== Directive ==
Word for word, reproduce the listing that follows, excluding any pictures it contains.

== Records to use ==
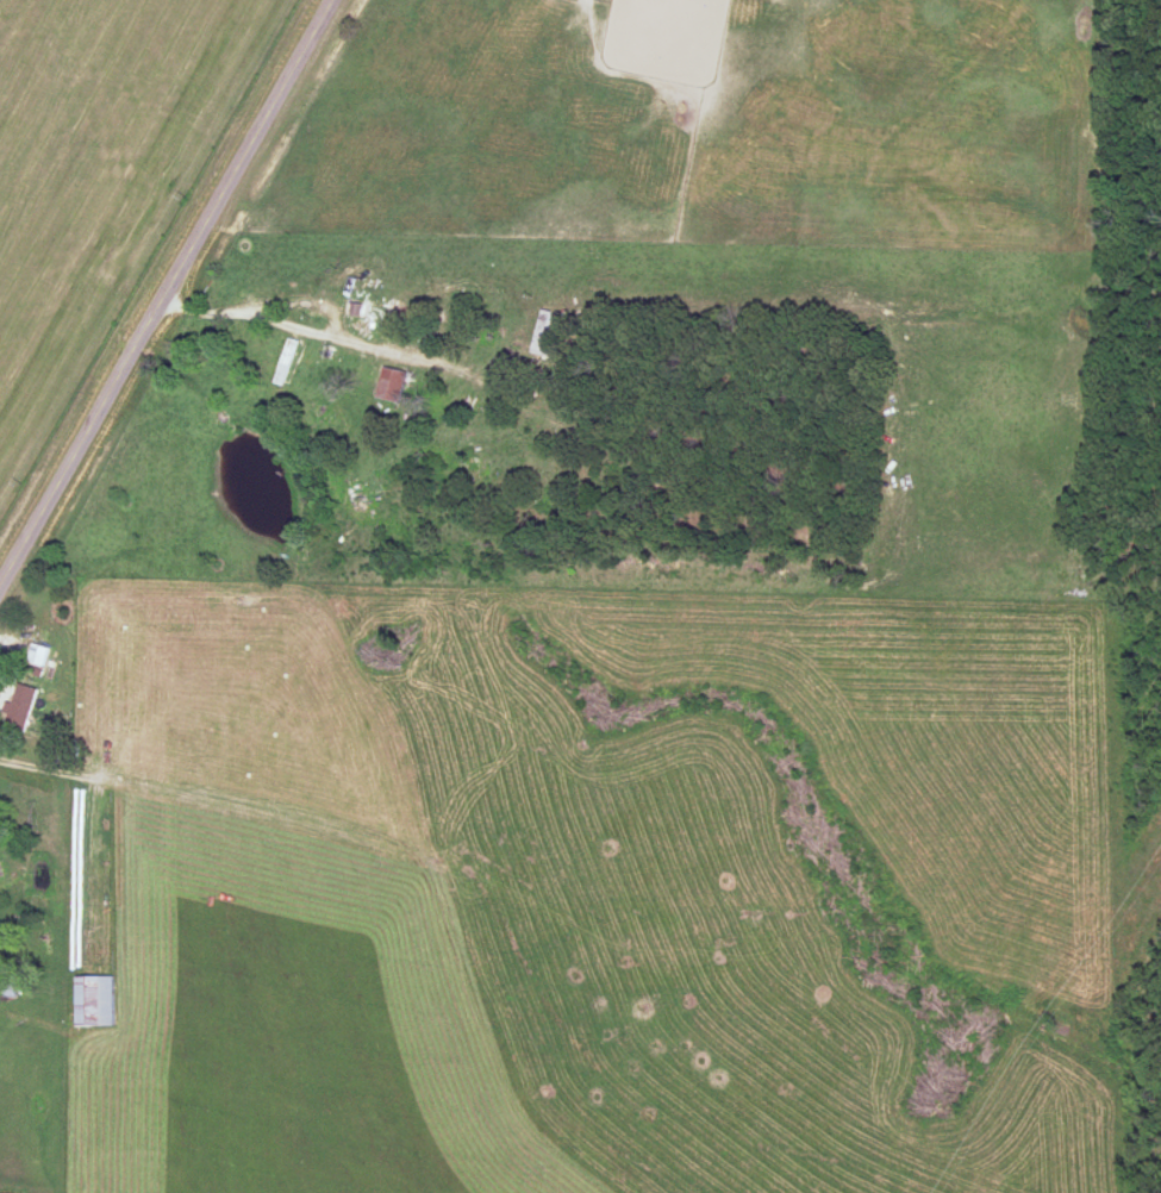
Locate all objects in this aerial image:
road: (165, 294)
road: (300, 300)
building: (541, 335)
building: (388, 386)
building: (36, 656)
building: (18, 709)
road: (50, 772)
building: (8, 990)
building: (94, 1001)

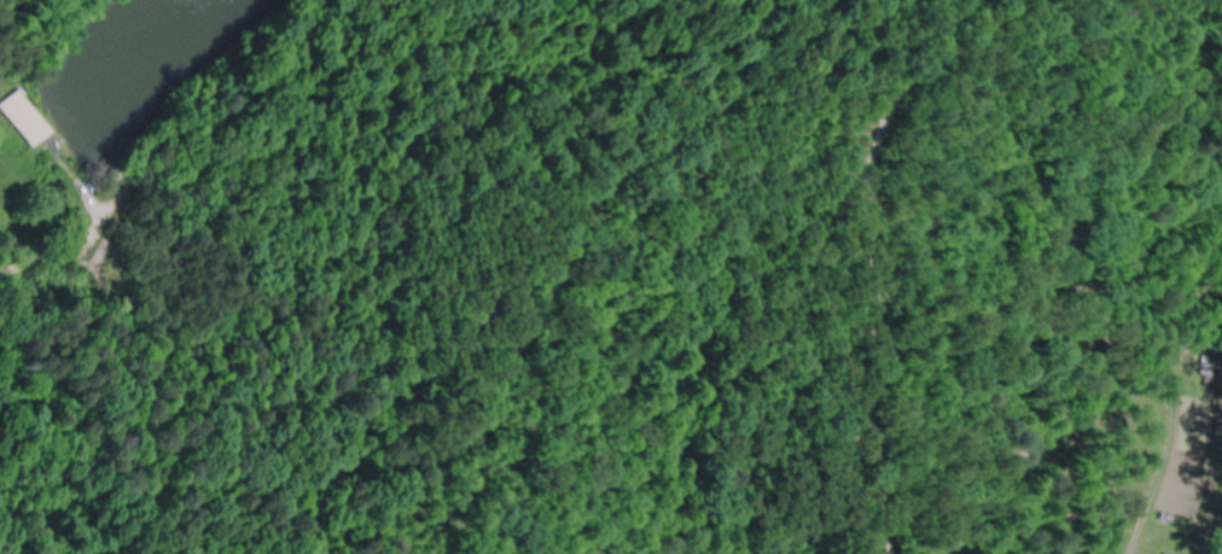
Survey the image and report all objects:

== Response to this task ==
Locate all objects in this aerial image:
road: (165, 294)
road: (300, 300)
building: (541, 335)
building: (388, 386)
building: (36, 656)
building: (18, 709)
road: (50, 772)
building: (8, 990)
building: (94, 1001)

Survey the image and report all objects:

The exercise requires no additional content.